- What you need to do
Once the images are removed, repeat all of the entries exactly.

- Exercise material
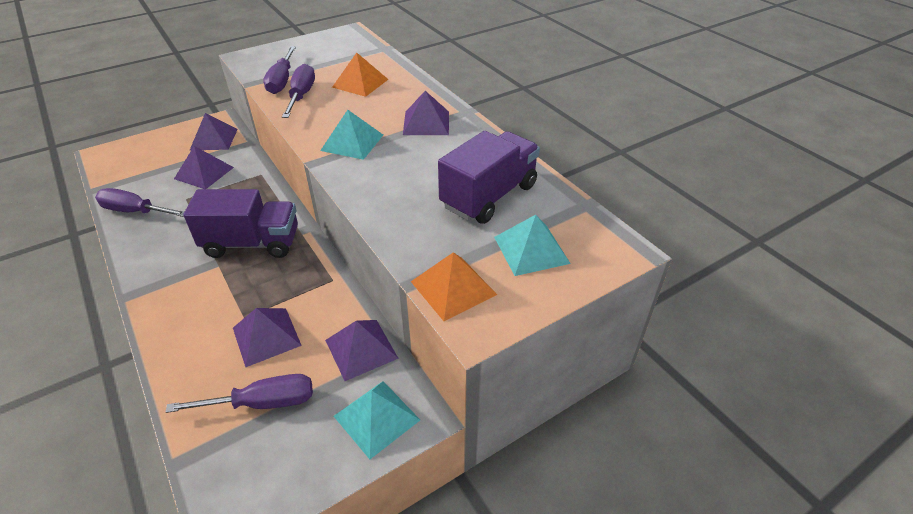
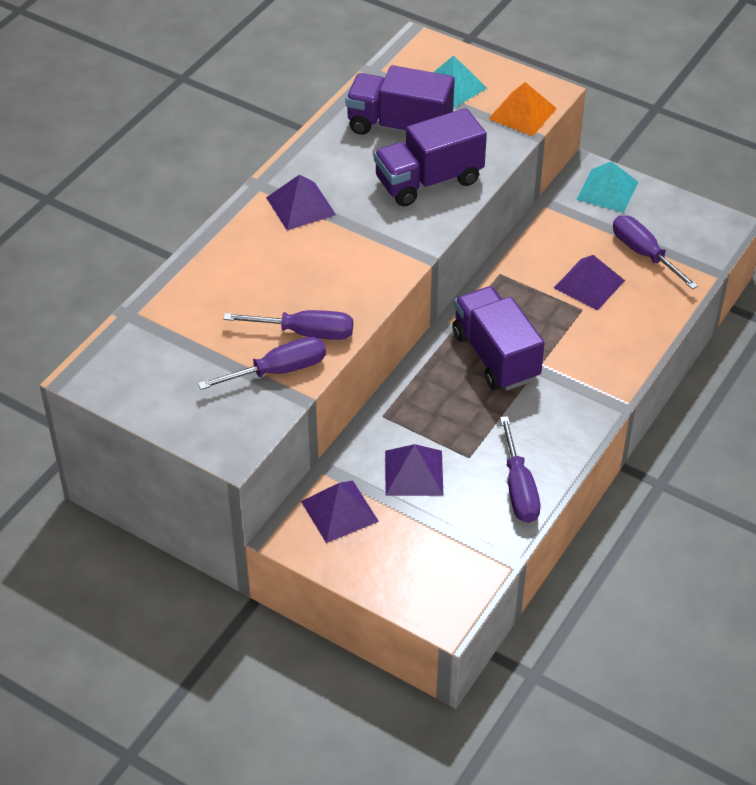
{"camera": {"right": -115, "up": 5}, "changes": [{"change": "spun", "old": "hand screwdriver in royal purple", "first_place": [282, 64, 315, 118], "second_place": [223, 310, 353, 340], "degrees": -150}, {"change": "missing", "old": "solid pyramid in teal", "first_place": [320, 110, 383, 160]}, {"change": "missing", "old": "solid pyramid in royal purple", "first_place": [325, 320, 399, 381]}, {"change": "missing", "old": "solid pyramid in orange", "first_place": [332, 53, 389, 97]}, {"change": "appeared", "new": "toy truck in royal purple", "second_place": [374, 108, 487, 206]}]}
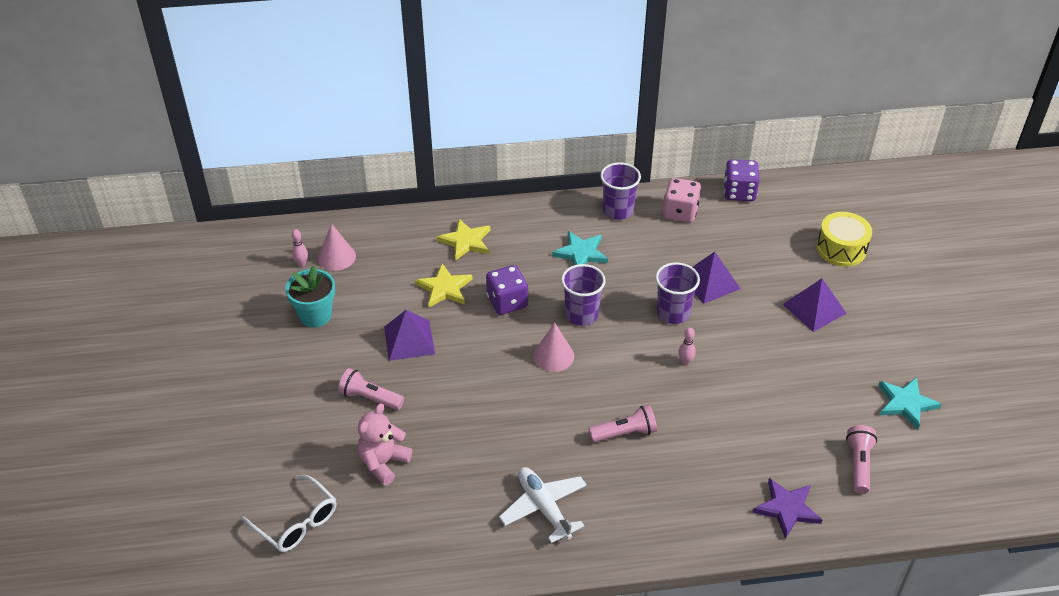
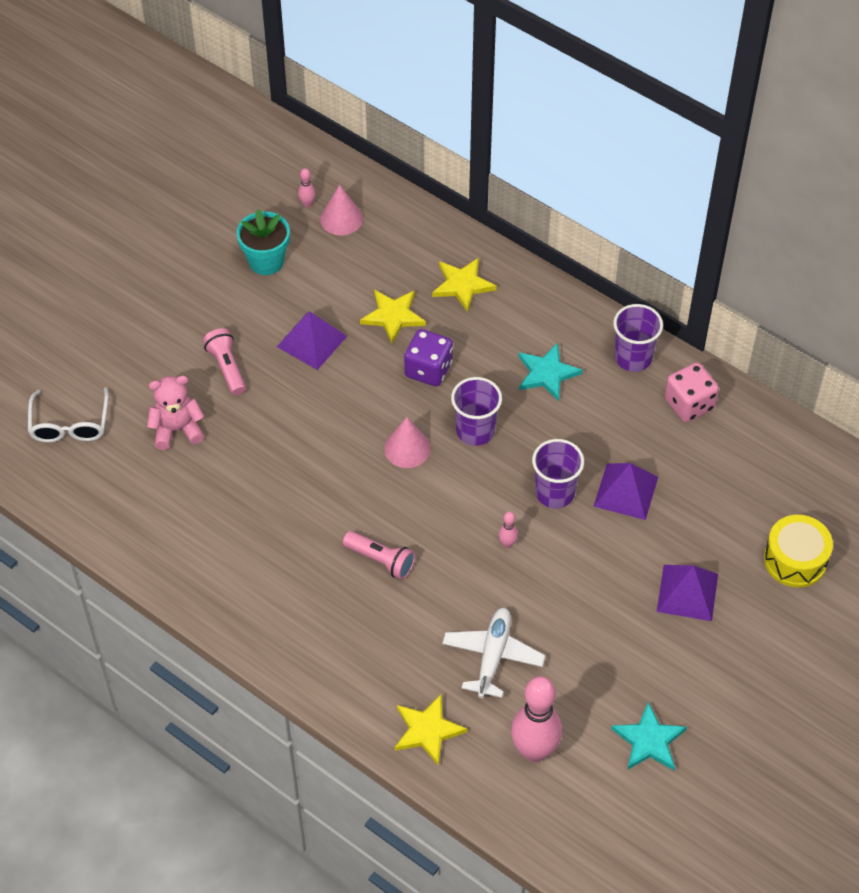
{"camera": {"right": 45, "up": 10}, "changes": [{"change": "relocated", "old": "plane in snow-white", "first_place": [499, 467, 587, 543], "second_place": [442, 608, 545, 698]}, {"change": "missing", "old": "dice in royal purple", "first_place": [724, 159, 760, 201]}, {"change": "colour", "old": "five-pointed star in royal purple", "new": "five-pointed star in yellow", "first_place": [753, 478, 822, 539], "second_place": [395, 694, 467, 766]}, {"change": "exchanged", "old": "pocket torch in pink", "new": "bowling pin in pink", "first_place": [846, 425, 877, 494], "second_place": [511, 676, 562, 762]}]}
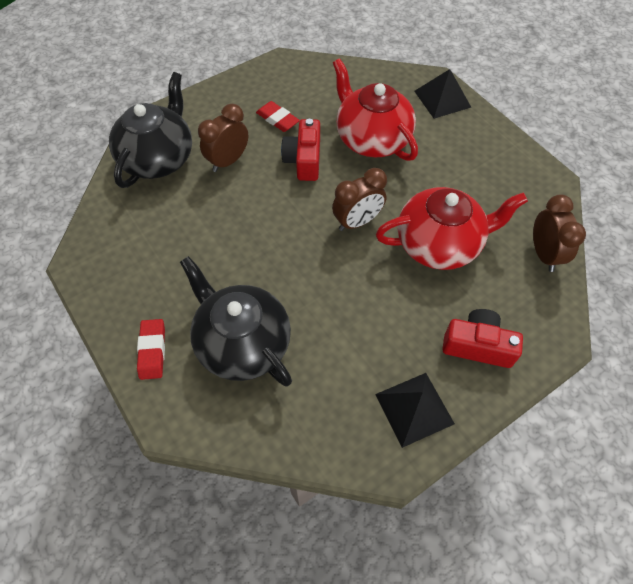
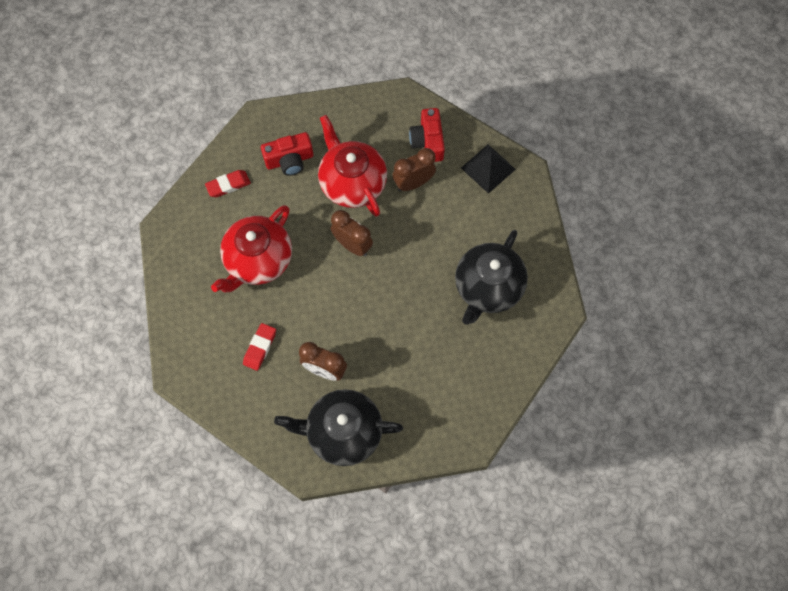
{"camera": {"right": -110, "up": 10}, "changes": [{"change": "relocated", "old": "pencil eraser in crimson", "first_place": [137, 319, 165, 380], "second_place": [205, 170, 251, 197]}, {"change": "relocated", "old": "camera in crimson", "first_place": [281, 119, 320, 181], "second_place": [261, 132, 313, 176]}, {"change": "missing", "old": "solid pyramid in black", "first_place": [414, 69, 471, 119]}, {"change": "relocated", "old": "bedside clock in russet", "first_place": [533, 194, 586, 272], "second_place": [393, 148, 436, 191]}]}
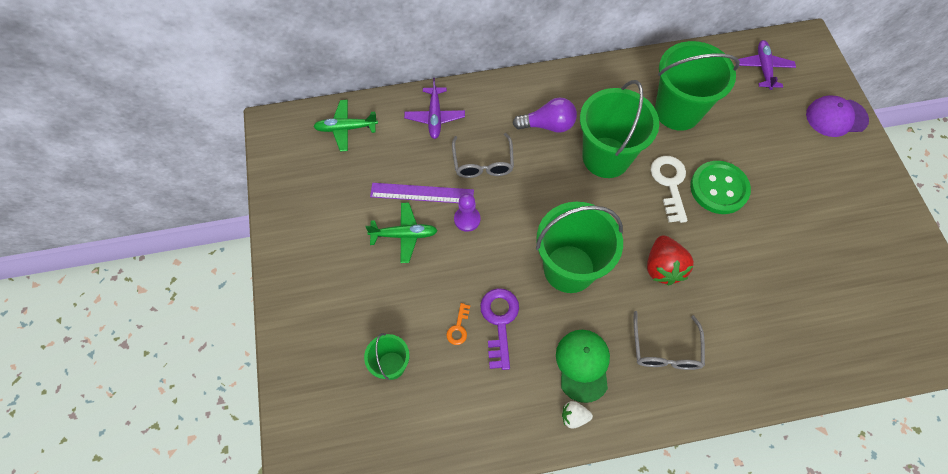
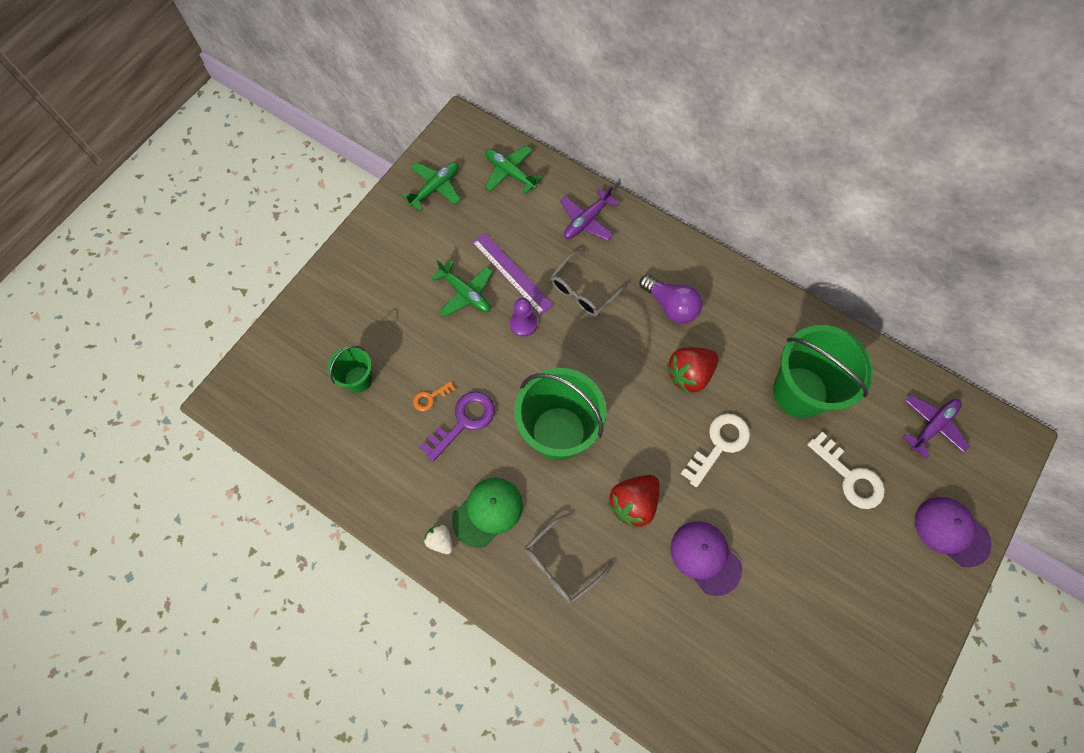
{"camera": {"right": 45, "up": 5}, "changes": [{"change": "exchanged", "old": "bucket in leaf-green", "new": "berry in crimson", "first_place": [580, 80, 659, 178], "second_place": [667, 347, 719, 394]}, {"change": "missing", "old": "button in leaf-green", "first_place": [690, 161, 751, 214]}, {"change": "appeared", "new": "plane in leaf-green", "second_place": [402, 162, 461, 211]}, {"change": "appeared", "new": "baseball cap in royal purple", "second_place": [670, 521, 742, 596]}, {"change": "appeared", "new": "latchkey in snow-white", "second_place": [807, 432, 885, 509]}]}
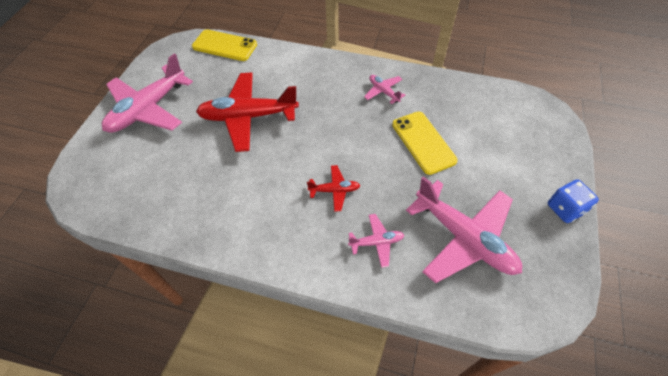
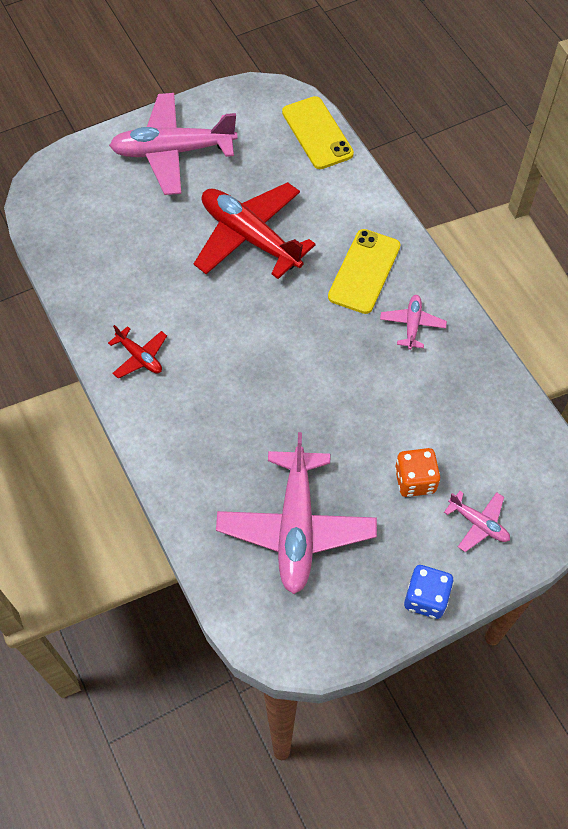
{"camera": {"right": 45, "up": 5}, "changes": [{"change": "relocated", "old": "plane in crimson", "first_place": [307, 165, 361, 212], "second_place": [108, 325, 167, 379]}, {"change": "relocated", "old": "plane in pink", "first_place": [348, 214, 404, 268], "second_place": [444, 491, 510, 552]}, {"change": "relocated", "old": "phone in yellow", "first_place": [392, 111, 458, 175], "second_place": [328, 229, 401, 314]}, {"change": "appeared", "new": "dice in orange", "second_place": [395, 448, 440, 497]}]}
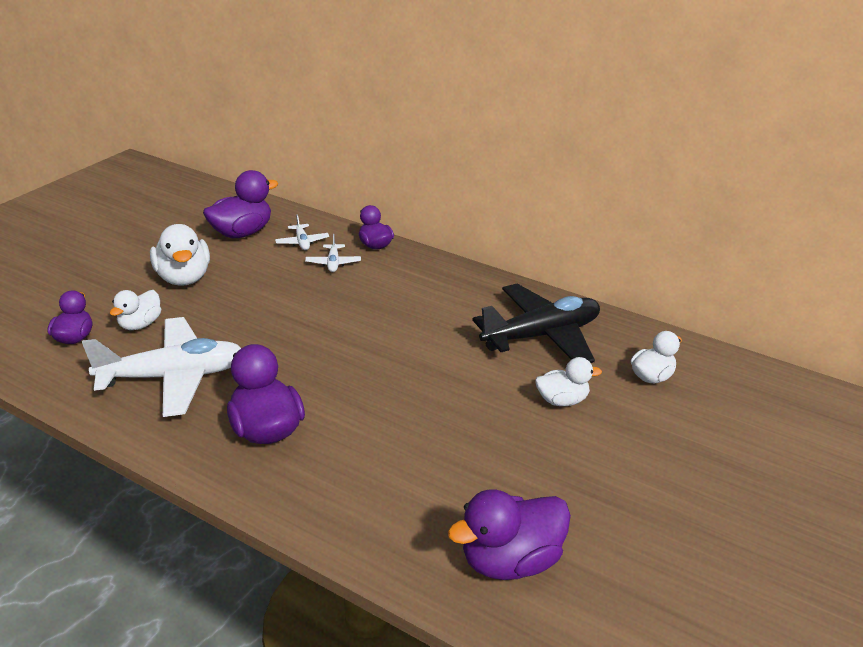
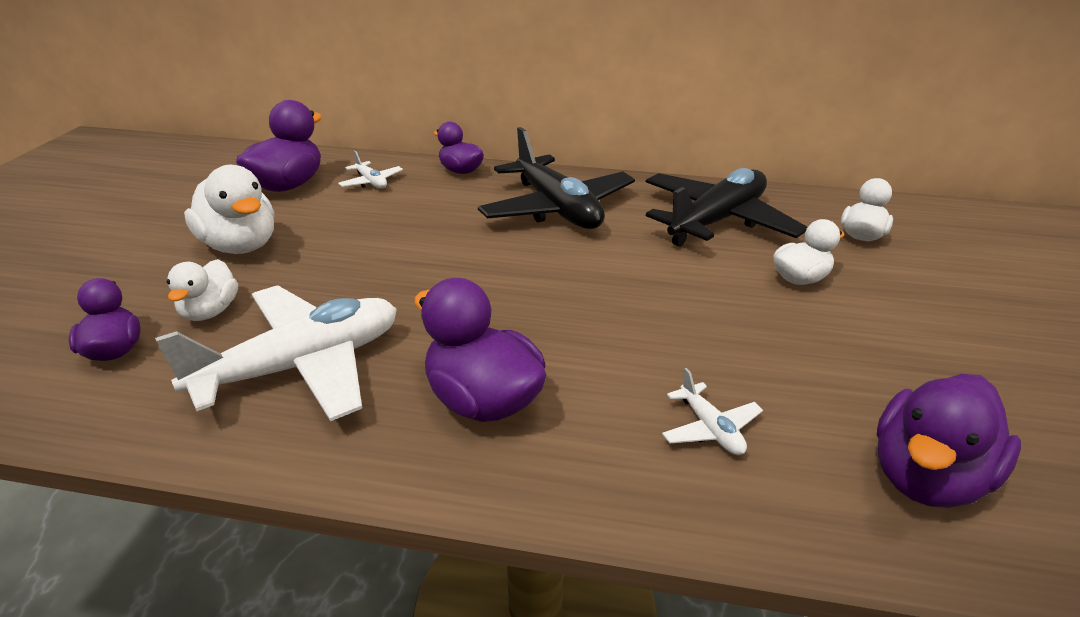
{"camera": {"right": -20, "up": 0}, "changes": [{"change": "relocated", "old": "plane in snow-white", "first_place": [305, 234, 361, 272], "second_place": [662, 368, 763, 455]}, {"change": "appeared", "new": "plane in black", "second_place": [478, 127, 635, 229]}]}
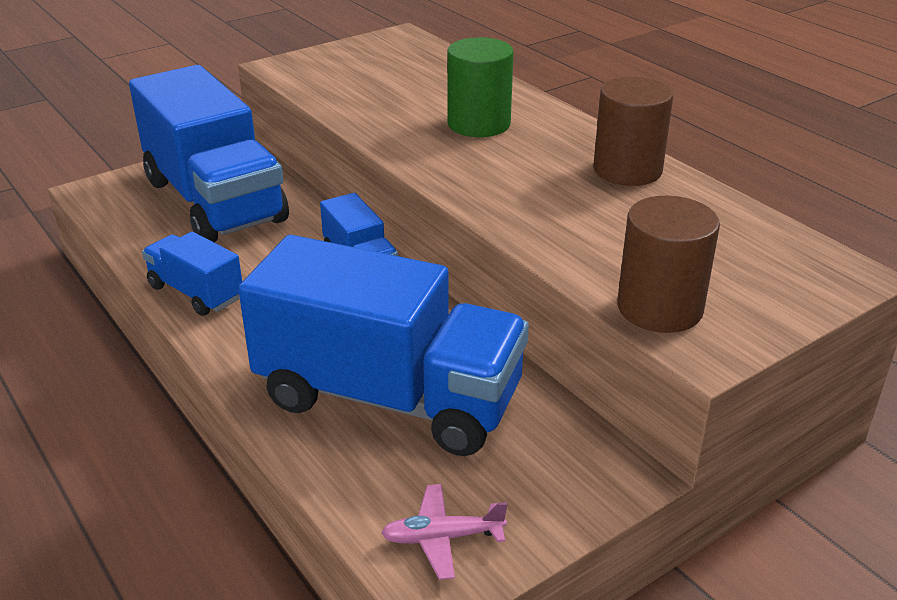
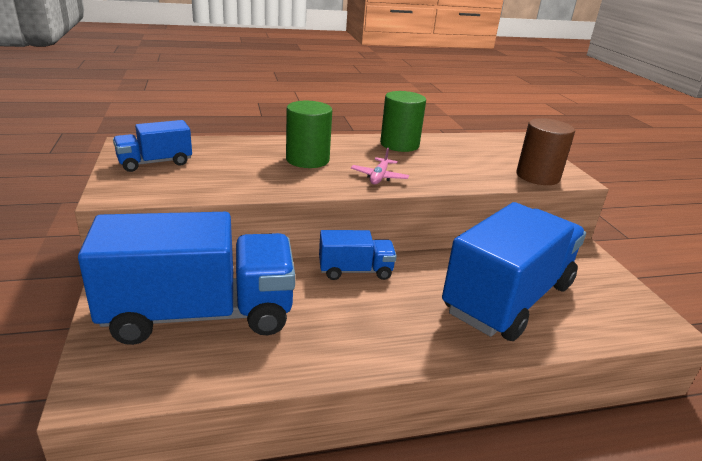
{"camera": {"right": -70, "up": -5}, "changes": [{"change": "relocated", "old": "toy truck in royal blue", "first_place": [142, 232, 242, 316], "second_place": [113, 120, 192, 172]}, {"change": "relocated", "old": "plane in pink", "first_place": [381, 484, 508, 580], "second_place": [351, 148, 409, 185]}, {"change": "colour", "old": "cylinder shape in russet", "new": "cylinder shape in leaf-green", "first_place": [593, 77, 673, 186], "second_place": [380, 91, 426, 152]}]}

- Result
{"camera": {"right": -115, "up": 5}, "changes": [{"change": "spun", "old": "hand screwdriver in royal purple", "first_place": [282, 64, 315, 118], "second_place": [223, 310, 353, 340], "degrees": -150}, {"change": "missing", "old": "solid pyramid in teal", "first_place": [320, 110, 383, 160]}, {"change": "missing", "old": "solid pyramid in royal purple", "first_place": [325, 320, 399, 381]}, {"change": "missing", "old": "solid pyramid in orange", "first_place": [332, 53, 389, 97]}, {"change": "appeared", "new": "toy truck in royal purple", "second_place": [374, 108, 487, 206]}]}
{"camera": {"right": 45, "up": 10}, "changes": [{"change": "relocated", "old": "plane in snow-white", "first_place": [499, 467, 587, 543], "second_place": [442, 608, 545, 698]}, {"change": "missing", "old": "dice in royal purple", "first_place": [724, 159, 760, 201]}, {"change": "colour", "old": "five-pointed star in royal purple", "new": "five-pointed star in yellow", "first_place": [753, 478, 822, 539], "second_place": [395, 694, 467, 766]}, {"change": "exchanged", "old": "pocket torch in pink", "new": "bowling pin in pink", "first_place": [846, 425, 877, 494], "second_place": [511, 676, 562, 762]}]}
{"camera": {"right": -110, "up": 10}, "changes": [{"change": "relocated", "old": "pencil eraser in crimson", "first_place": [137, 319, 165, 380], "second_place": [205, 170, 251, 197]}, {"change": "relocated", "old": "camera in crimson", "first_place": [281, 119, 320, 181], "second_place": [261, 132, 313, 176]}, {"change": "missing", "old": "solid pyramid in black", "first_place": [414, 69, 471, 119]}, {"change": "relocated", "old": "bedside clock in russet", "first_place": [533, 194, 586, 272], "second_place": [393, 148, 436, 191]}]}
{"camera": {"right": 45, "up": 5}, "changes": [{"change": "exchanged", "old": "bucket in leaf-green", "new": "berry in crimson", "first_place": [580, 80, 659, 178], "second_place": [667, 347, 719, 394]}, {"change": "missing", "old": "button in leaf-green", "first_place": [690, 161, 751, 214]}, {"change": "appeared", "new": "plane in leaf-green", "second_place": [402, 162, 461, 211]}, {"change": "appeared", "new": "baseball cap in royal purple", "second_place": [670, 521, 742, 596]}, {"change": "appeared", "new": "latchkey in snow-white", "second_place": [807, 432, 885, 509]}]}
{"camera": {"right": 45, "up": 5}, "changes": [{"change": "relocated", "old": "plane in crimson", "first_place": [307, 165, 361, 212], "second_place": [108, 325, 167, 379]}, {"change": "relocated", "old": "plane in pink", "first_place": [348, 214, 404, 268], "second_place": [444, 491, 510, 552]}, {"change": "relocated", "old": "phone in yellow", "first_place": [392, 111, 458, 175], "second_place": [328, 229, 401, 314]}, {"change": "appeared", "new": "dice in orange", "second_place": [395, 448, 440, 497]}]}
{"camera": {"right": -20, "up": 0}, "changes": [{"change": "relocated", "old": "plane in snow-white", "first_place": [305, 234, 361, 272], "second_place": [662, 368, 763, 455]}, {"change": "appeared", "new": "plane in black", "second_place": [478, 127, 635, 229]}]}
{"camera": {"right": -70, "up": -5}, "changes": [{"change": "relocated", "old": "toy truck in royal blue", "first_place": [142, 232, 242, 316], "second_place": [113, 120, 192, 172]}, {"change": "relocated", "old": "plane in pink", "first_place": [381, 484, 508, 580], "second_place": [351, 148, 409, 185]}, {"change": "colour", "old": "cylinder shape in russet", "new": "cylinder shape in leaf-green", "first_place": [593, 77, 673, 186], "second_place": [380, 91, 426, 152]}]}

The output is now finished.